▸ Exercise details
Report all lines of the records that contain "orange".

▸ Supplied records
Segment Open

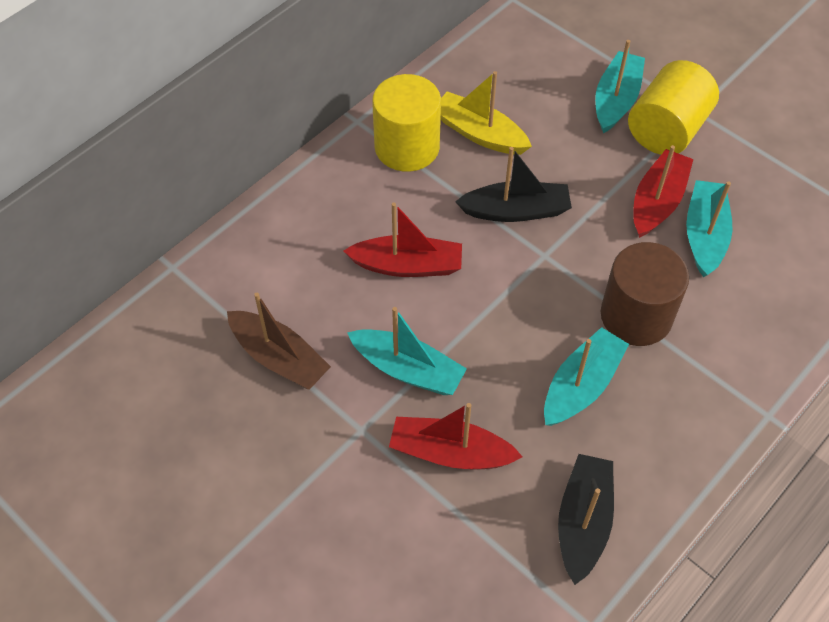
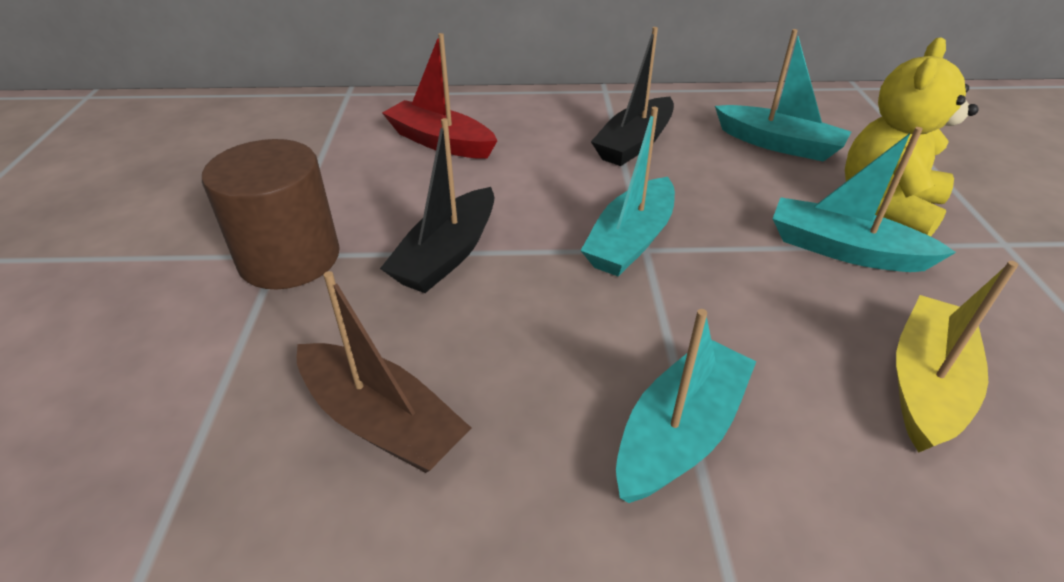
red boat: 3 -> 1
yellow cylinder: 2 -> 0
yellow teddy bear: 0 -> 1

Segment Closed
Segment Open

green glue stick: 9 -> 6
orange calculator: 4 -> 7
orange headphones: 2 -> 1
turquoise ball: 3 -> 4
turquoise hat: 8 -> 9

Segment Closed
Segment Open

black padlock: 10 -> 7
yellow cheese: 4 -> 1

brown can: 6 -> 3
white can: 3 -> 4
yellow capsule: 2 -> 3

Segment Closed

▸ Answer
orange calculator: 4 -> 7
orange headphones: 2 -> 1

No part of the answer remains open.